§ EXERCISE REQUIREMENTS
There is one span to output from the data below: the lines starting at the line with "yellow tile B2" and ending at the line with "brown brick G7:G9". Output it exactly, ends included, nothing more.

§ GIVEN ENTRIES
------------------------------------------------
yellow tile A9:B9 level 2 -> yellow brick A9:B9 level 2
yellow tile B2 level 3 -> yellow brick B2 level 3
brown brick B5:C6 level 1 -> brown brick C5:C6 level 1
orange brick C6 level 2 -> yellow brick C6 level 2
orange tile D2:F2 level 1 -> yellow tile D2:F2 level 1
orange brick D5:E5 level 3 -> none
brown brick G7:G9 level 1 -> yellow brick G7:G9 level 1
------------------------------------------------
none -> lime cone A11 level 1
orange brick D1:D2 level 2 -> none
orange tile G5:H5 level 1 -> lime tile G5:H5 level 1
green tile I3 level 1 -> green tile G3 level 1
------------------------------------------------
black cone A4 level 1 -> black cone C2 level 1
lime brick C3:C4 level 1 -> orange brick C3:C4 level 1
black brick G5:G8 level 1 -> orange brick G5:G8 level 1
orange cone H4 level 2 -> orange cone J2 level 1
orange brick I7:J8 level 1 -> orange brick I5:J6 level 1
------------------------------------------------
§ TASK OUTPUT
yellow tile B2 level 3 -> yellow brick B2 level 3
brown brick B5:C6 level 1 -> brown brick C5:C6 level 1
orange brick C6 level 2 -> yellow brick C6 level 2
orange tile D2:F2 level 1 -> yellow tile D2:F2 level 1
orange brick D5:E5 level 3 -> none
brown brick G7:G9 level 1 -> yellow brick G7:G9 level 1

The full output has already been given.